> [Problem statement] Every line of the material is to be transcribed verbatim, with images omitted.

> [Dataset excerpt]
______

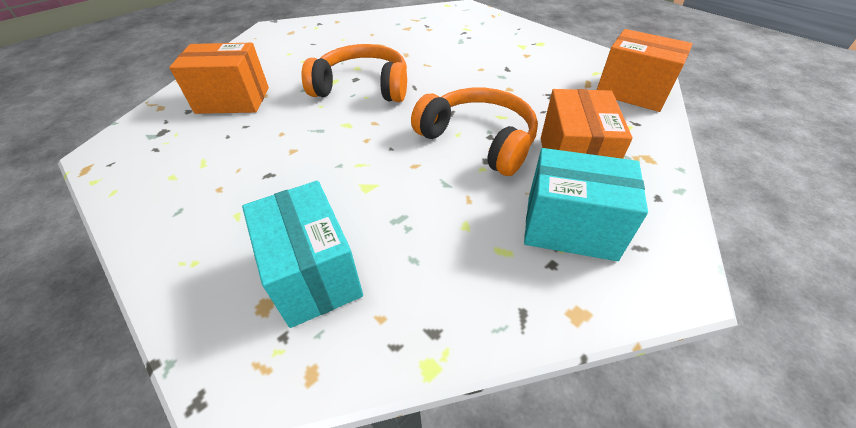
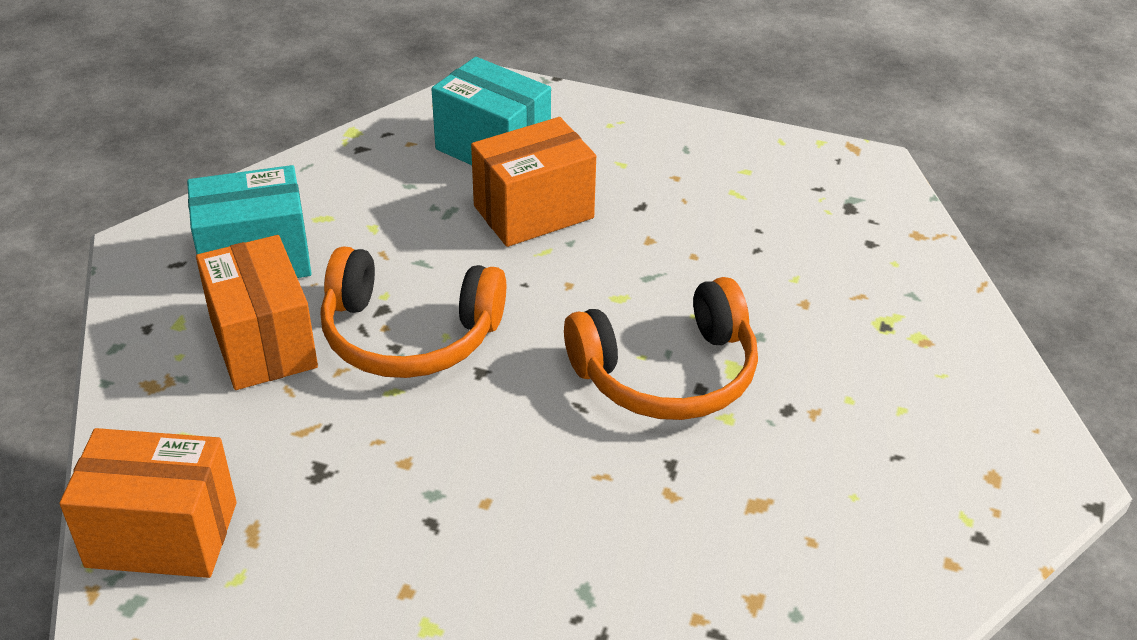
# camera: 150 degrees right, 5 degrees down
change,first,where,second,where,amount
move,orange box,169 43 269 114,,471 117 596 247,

______

> [Reply to the task]
# camera: 150 degrees right, 5 degrees down
change,first,where,second,where,amount
move,orange box,169 43 269 114,,471 117 596 247,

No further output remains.